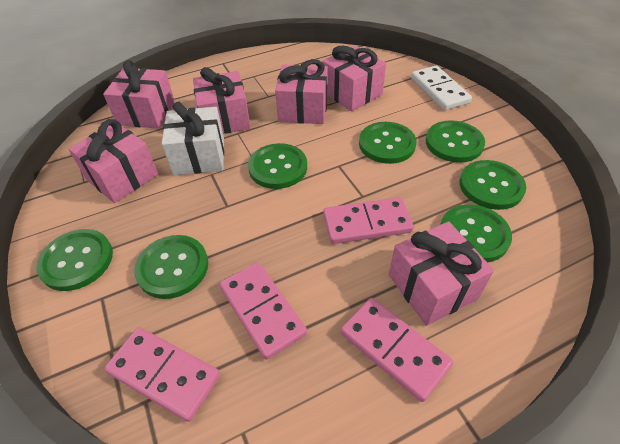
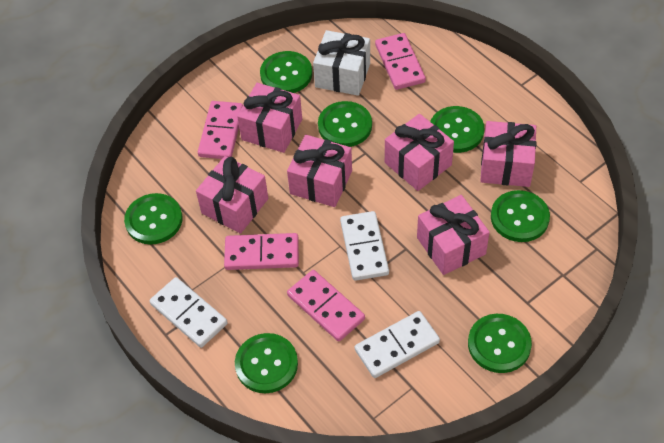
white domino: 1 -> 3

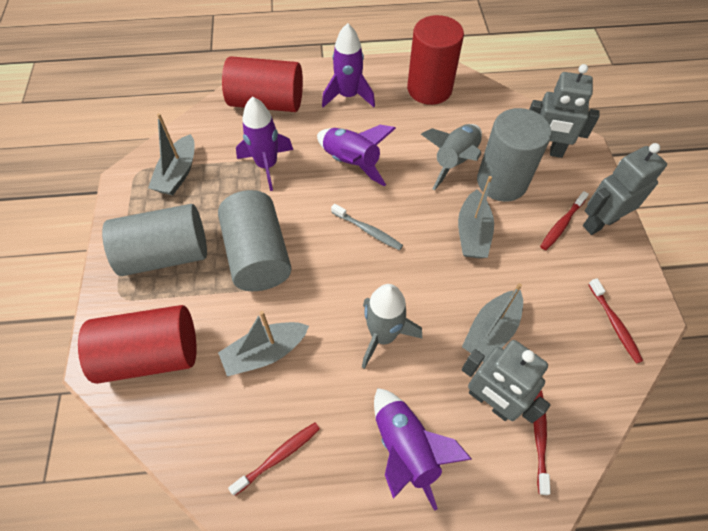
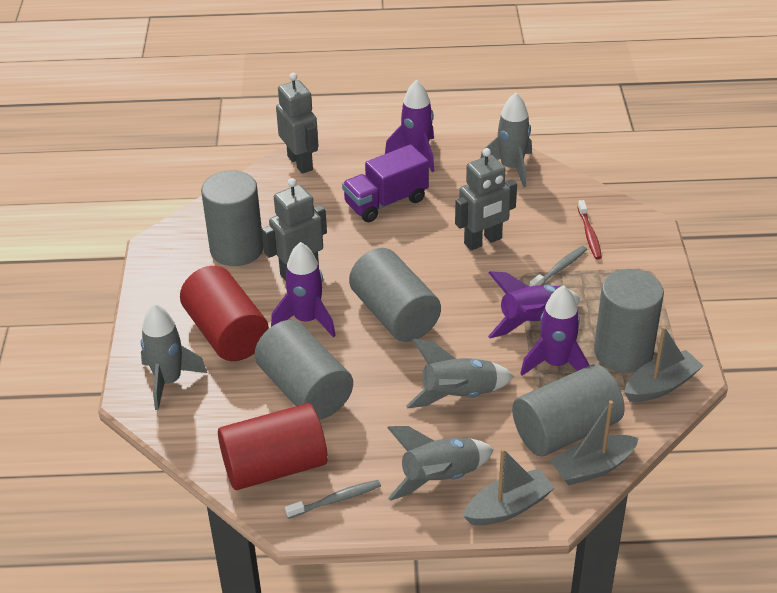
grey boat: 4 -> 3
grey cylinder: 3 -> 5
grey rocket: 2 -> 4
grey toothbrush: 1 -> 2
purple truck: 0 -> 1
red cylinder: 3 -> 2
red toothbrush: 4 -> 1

> _TASK DETAILS_
Write out the whole listing exactly. Do not include the pictures.

> _ANSWER BELOW_
white domino: 1 -> 3

grey boat: 4 -> 3
grey cylinder: 3 -> 5
grey rocket: 2 -> 4
grey toothbrush: 1 -> 2
purple truck: 0 -> 1
red cylinder: 3 -> 2
red toothbrush: 4 -> 1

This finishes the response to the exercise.